Your task is to return all of the entries below exactly, leaving out each picture.

Data extract:
==================================================

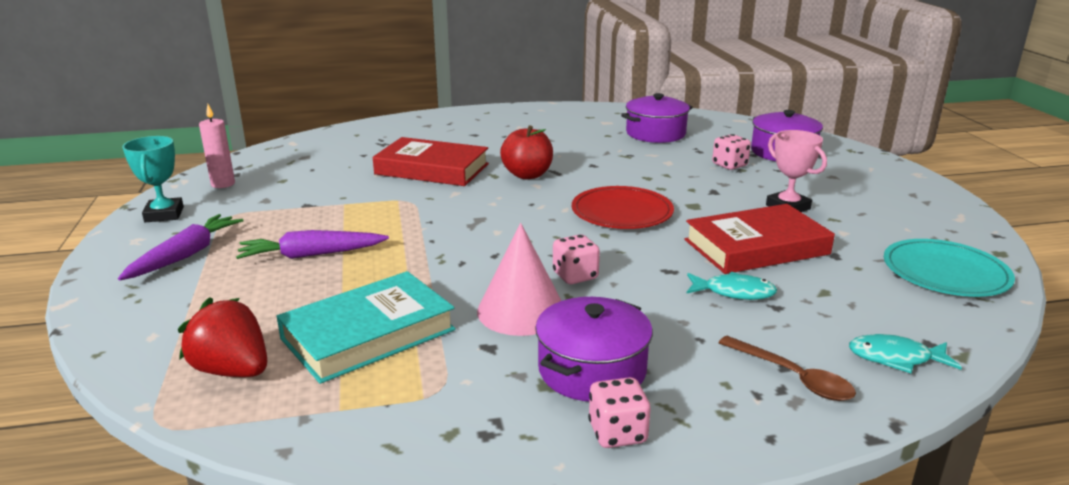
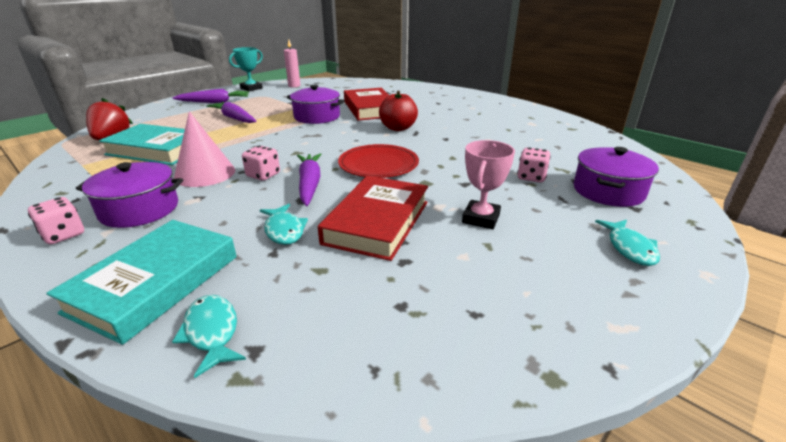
camera: 55 degrees right, 5 degrees up
purple pot [621,93,693,143] -> purple pot moved to [287,85,345,124]
red book [685,204,835,274] -> red book turned 75 degrees clockwise [318,176,428,261]
brown spoon [718,336,856,401] -> turquoise book [46,220,237,345]
turquoise plate [884,239,1015,297] -> none
none -> purple carrot [297,153,321,206]
none -> turquoise fish [595,220,660,266]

==================================================

Response below:
camera: 55 degrees right, 5 degrees up
purple pot [621,93,693,143] -> purple pot moved to [287,85,345,124]
red book [685,204,835,274] -> red book turned 75 degrees clockwise [318,176,428,261]
brown spoon [718,336,856,401] -> turquoise book [46,220,237,345]
turquoise plate [884,239,1015,297] -> none
none -> purple carrot [297,153,321,206]
none -> turquoise fish [595,220,660,266]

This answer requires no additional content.